* **TASK DETAILS**
From the records below, copy each line that has the word "turquoise" in it.

• • •

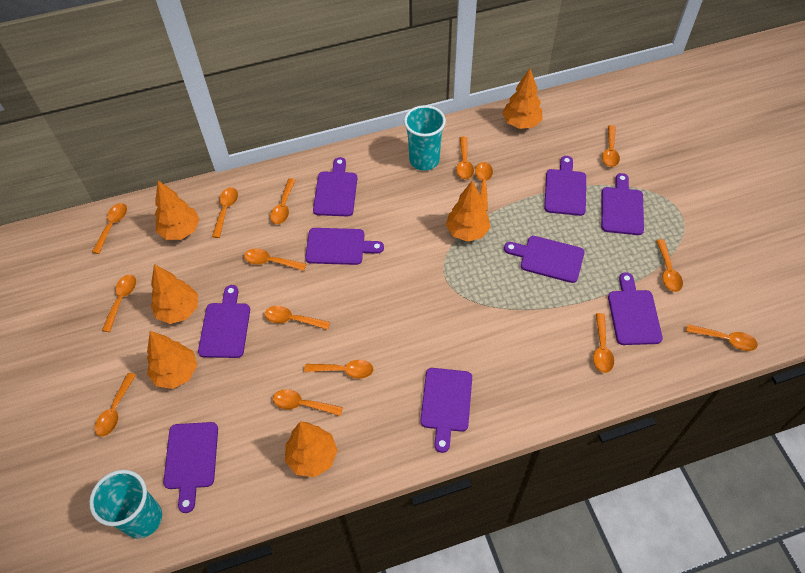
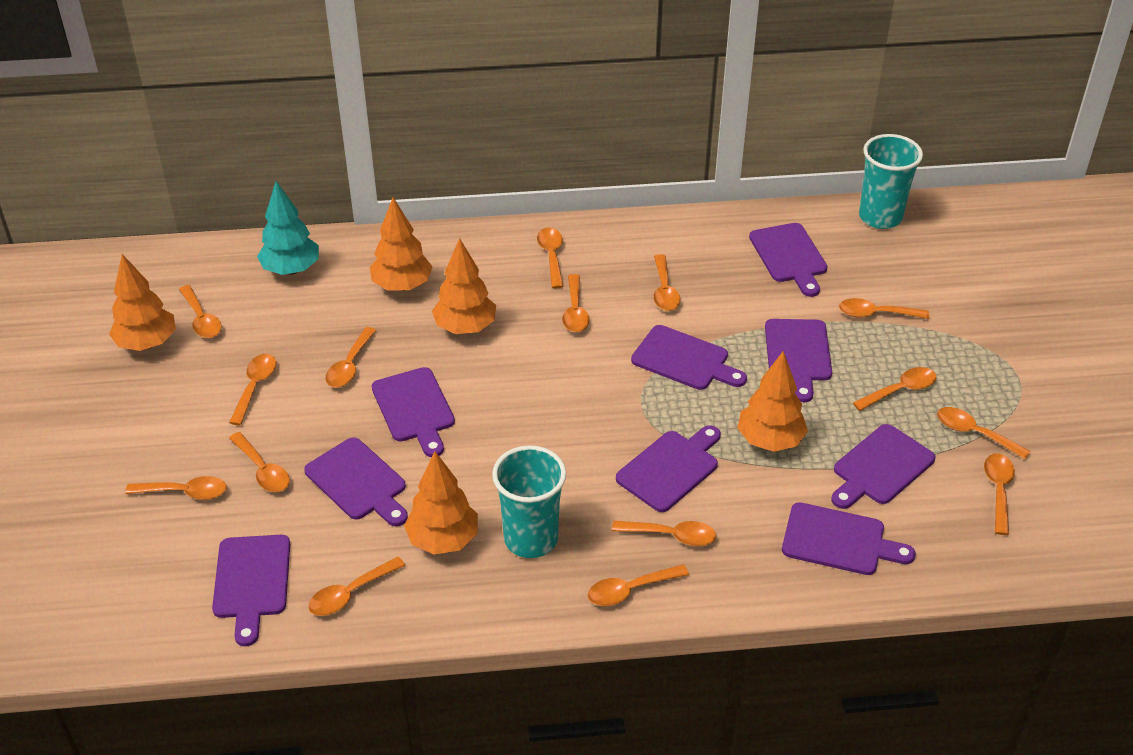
orange tree: 6 -> 5
turquoise tree: 0 -> 1

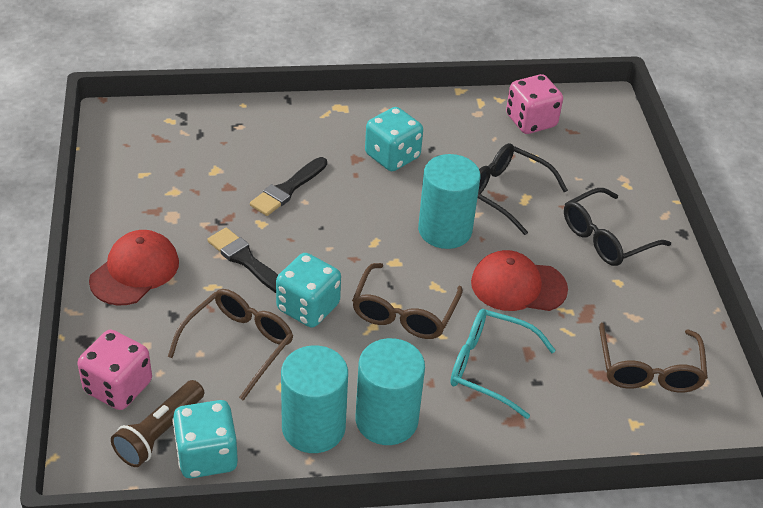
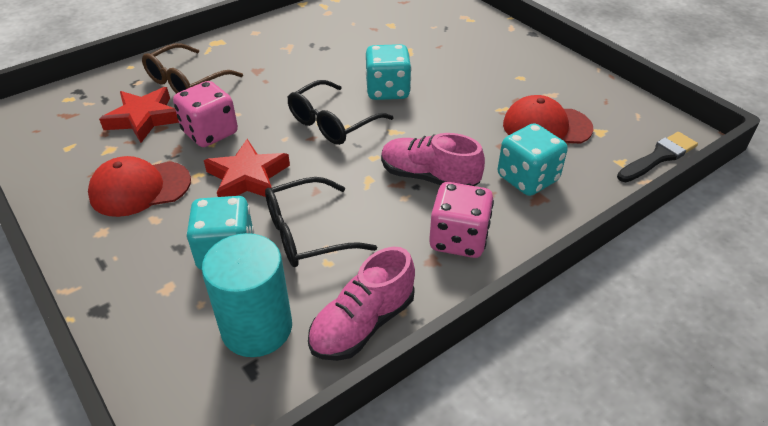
black brush: 2 -> 1
brown flashlight: 1 -> 0
brown glasses: 3 -> 1
pink shoe: 0 -> 2
red star: 0 -> 2
turquoise cylinder: 3 -> 1
turquoise glasses: 1 -> 0

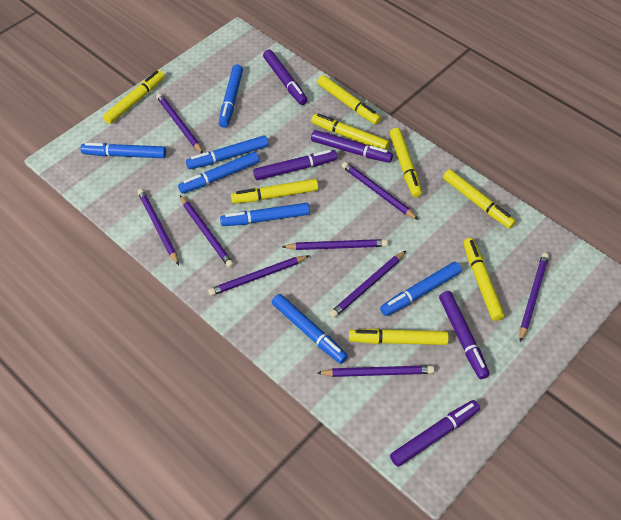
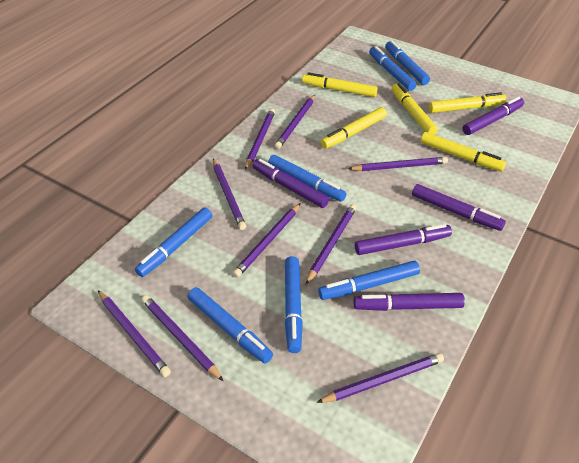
yellow marker: 8 -> 5

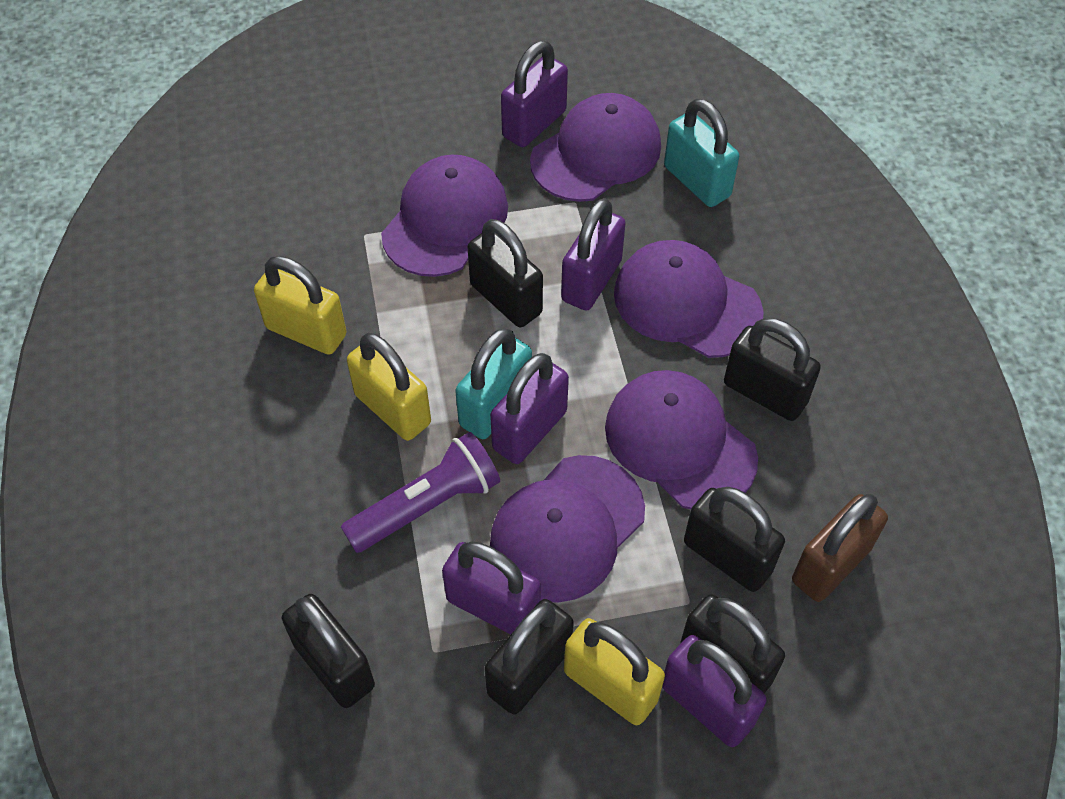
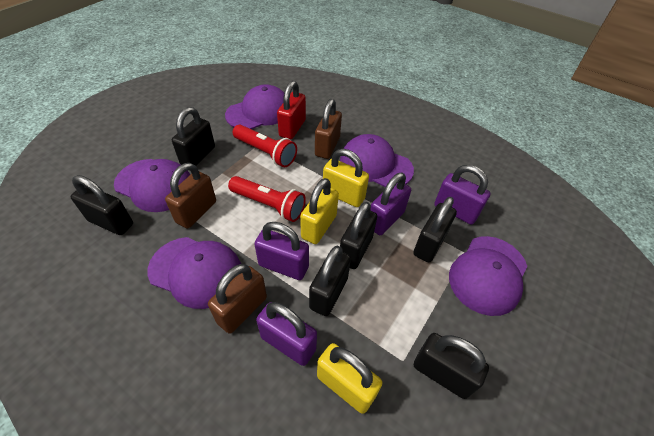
brown padlock: 1 -> 3
purple flashlight: 1 -> 0
purple padlock: 5 -> 4
red flashlight: 0 -> 2
red padlock: 0 -> 1
turquoise padlock: 2 -> 0

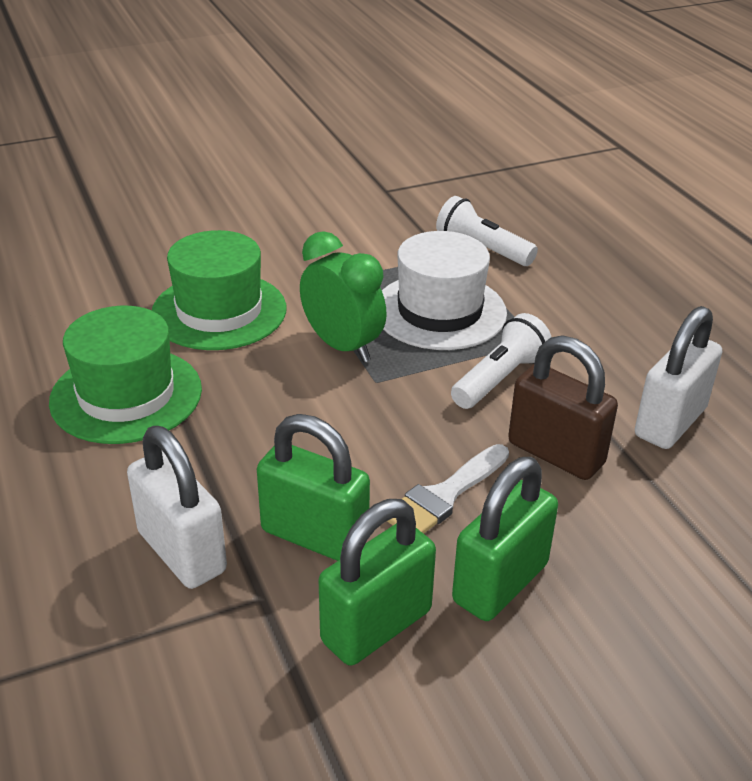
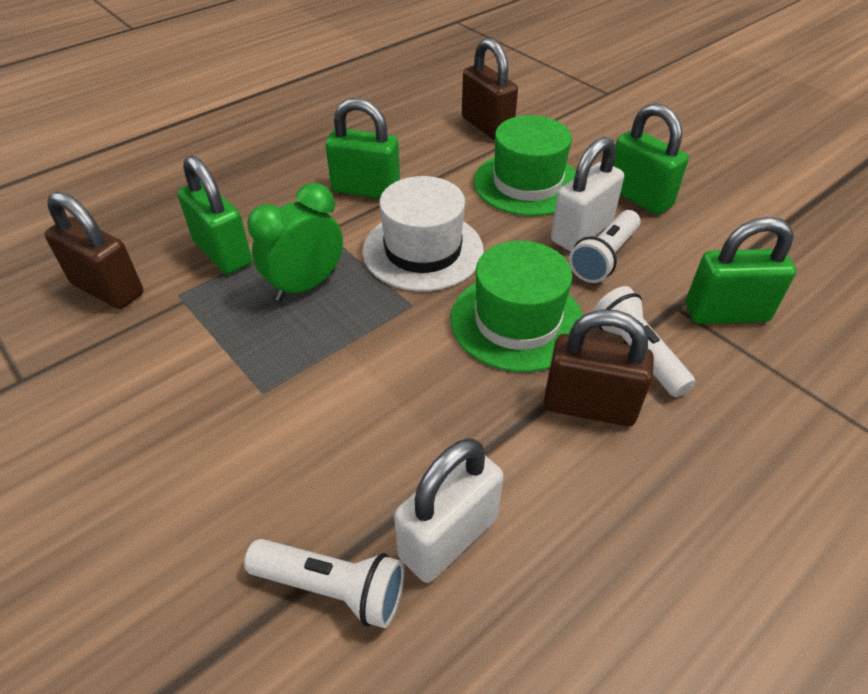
brown padlock: 1 -> 3
green padlock: 3 -> 4
white brush: 1 -> 0
white flashlight: 2 -> 3

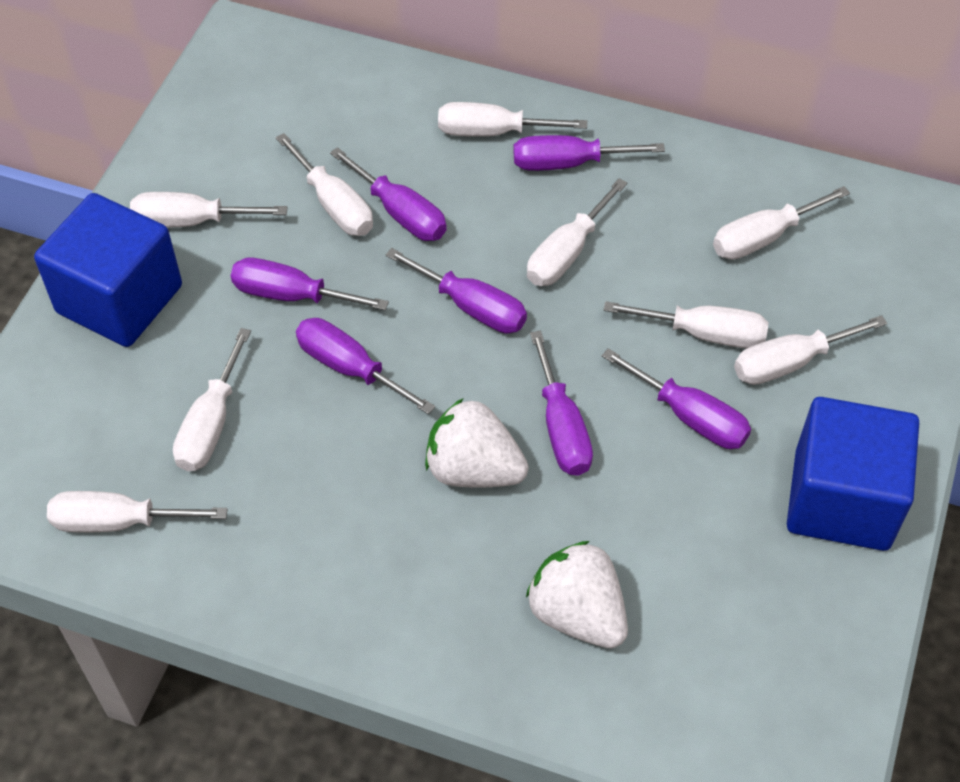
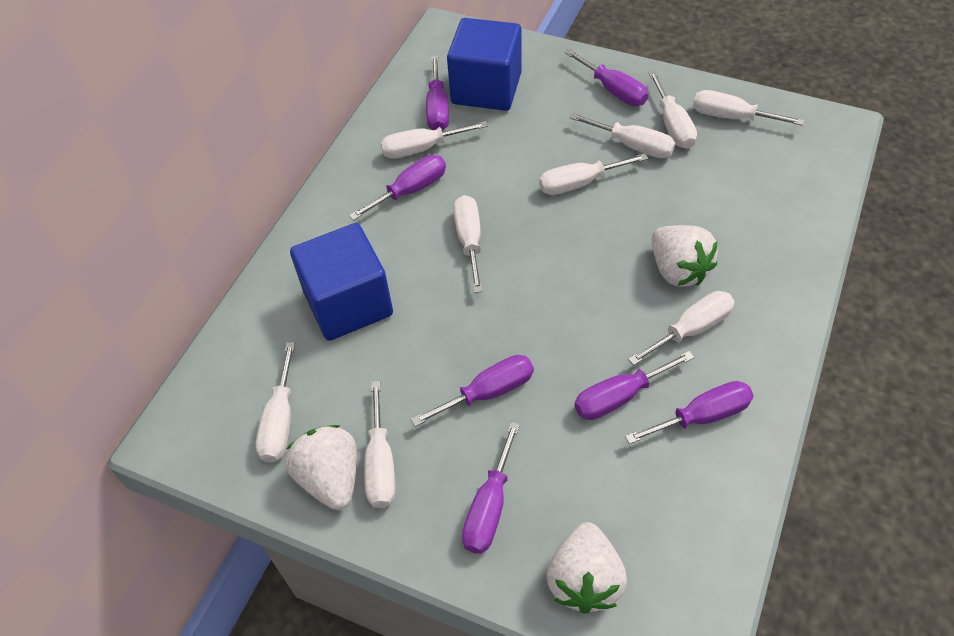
white strawberry: 2 -> 3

• • •

* **ANSWER SPACE**
turquoise tree: 0 -> 1
turquoise cylinder: 3 -> 1
turquoise glasses: 1 -> 0
turquoise padlock: 2 -> 0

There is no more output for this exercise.